Work to complete
Among the entries, find the lines with the string "camera" and copy them.

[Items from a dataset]
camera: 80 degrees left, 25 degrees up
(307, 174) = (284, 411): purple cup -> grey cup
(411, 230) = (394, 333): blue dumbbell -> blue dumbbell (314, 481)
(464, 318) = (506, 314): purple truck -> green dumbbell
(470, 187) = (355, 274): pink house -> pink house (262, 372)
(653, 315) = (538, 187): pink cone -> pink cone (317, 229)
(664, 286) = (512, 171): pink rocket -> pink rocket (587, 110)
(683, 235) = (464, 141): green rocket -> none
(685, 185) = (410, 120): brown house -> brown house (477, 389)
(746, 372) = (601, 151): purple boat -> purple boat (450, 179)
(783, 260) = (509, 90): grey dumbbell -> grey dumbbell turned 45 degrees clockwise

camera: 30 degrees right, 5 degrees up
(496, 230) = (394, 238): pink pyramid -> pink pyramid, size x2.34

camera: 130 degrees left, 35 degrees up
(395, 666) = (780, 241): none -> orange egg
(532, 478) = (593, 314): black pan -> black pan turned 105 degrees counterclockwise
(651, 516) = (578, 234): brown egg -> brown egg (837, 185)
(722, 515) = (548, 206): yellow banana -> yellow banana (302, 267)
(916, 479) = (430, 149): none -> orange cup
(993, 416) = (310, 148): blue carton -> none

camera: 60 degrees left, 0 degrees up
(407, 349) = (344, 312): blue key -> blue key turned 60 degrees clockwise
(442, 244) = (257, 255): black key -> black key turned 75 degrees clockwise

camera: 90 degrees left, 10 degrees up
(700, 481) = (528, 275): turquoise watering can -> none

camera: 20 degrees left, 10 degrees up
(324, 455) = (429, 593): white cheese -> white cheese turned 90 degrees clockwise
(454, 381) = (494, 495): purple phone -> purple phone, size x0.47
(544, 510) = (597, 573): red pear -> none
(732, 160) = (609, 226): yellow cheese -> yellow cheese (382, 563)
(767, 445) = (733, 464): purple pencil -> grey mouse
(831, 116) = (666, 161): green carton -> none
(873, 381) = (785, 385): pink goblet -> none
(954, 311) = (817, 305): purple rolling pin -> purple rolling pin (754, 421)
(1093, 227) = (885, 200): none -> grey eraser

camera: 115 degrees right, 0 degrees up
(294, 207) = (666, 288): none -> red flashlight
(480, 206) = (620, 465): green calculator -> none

Response to the exercise
camera: 80 degrees left, 25 degrees up
camera: 30 degrees right, 5 degrees up
camera: 130 degrees left, 35 degrees up
camera: 60 degrees left, 0 degrees up
camera: 90 degrees left, 10 degrees up
camera: 20 degrees left, 10 degrees up
camera: 115 degrees right, 0 degrees up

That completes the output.